TASK TO CARRY OUT:
Read the lines below. Copy out any that hold the string "lime".

DATASET RECORDS:
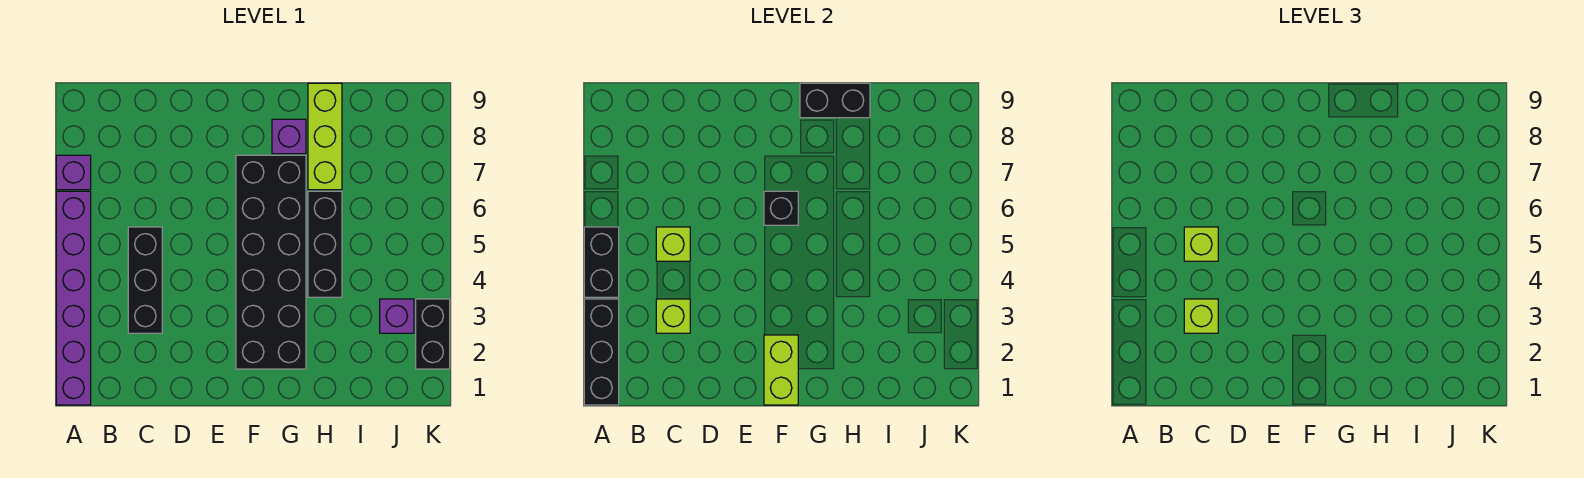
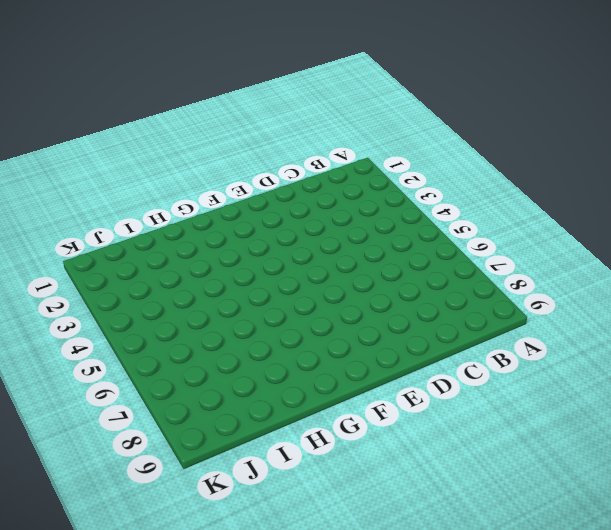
none -> purple brick A1:A6 level 1
none -> purple brick A7 level 1
none -> black brick C3:C5 level 1

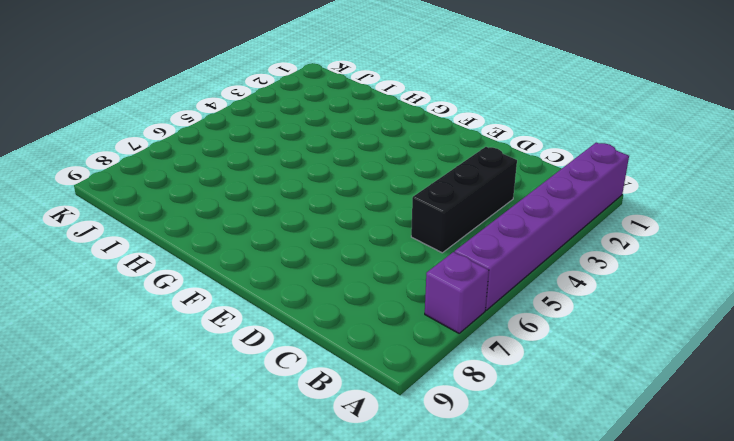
none -> black brick F2:G7 level 1
none -> purple brick G8 level 1
none -> black brick H4:H6 level 1

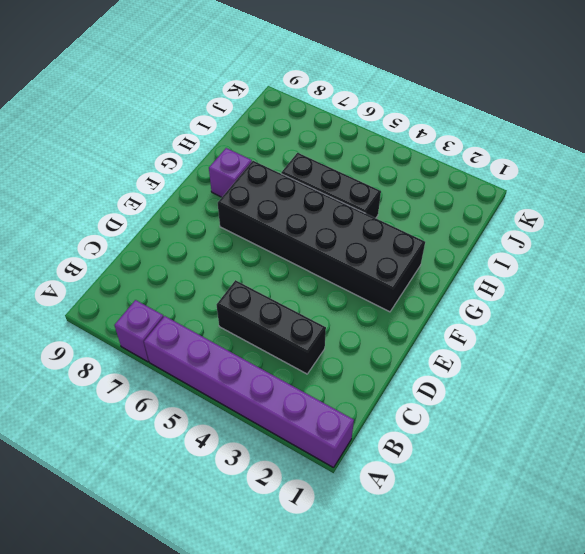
none -> lime brick H7:H9 level 1
none -> purple brick J3 level 1
none -> black brick K2:K3 level 1

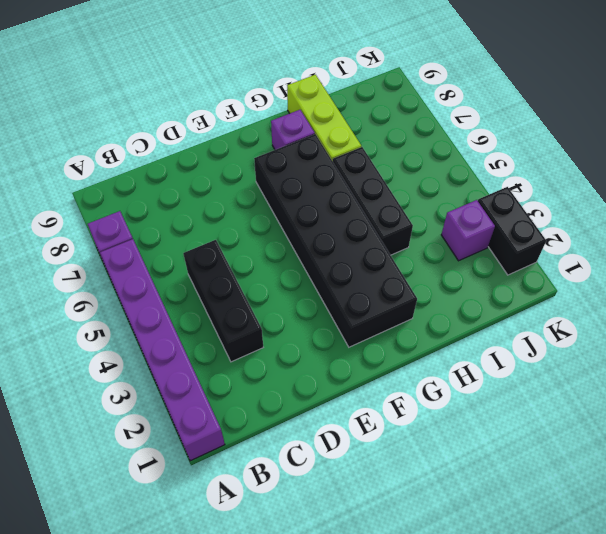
none -> black brick A1:A3 level 2
none -> black brick A4:A5 level 2
none -> lime brick C3 level 2

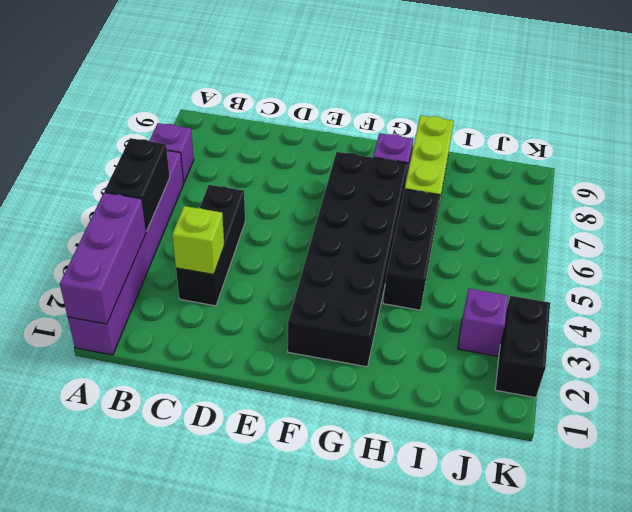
purple brick A1:A3 level 2 -> black brick A1:A3 level 2
none -> lime brick C5 level 2
none -> lime brick F1:F2 level 2
none -> black brick F6 level 2

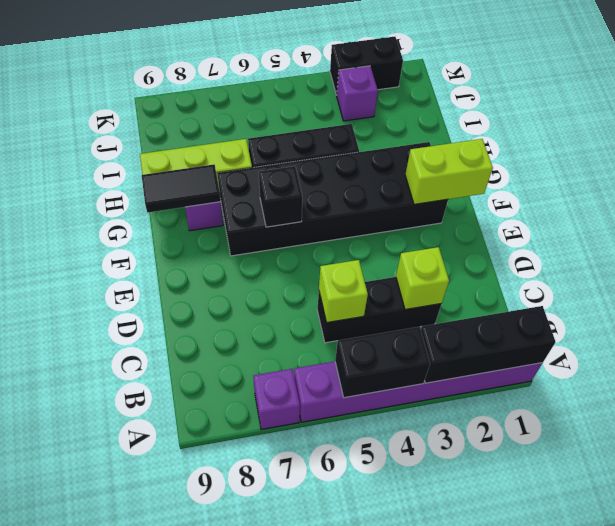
black tile G8:G9 level 2 -> black brick G9:H9 level 2
none -> lime brick C3 level 3
none -> lime brick C5 level 3

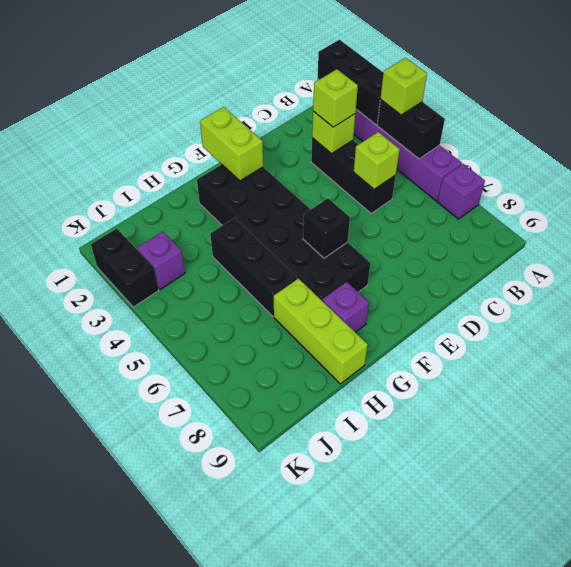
lime brick A4 level 3 -> lime brick C5 level 3
none -> black brick G9:H9 level 2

ANSWER TO THIS TASK:
none -> lime brick H7:H9 level 1
none -> lime brick C3 level 2
none -> lime brick C5 level 2
none -> lime brick F1:F2 level 2
none -> lime brick C3 level 3
none -> lime brick C5 level 3
lime brick A4 level 3 -> lime brick C5 level 3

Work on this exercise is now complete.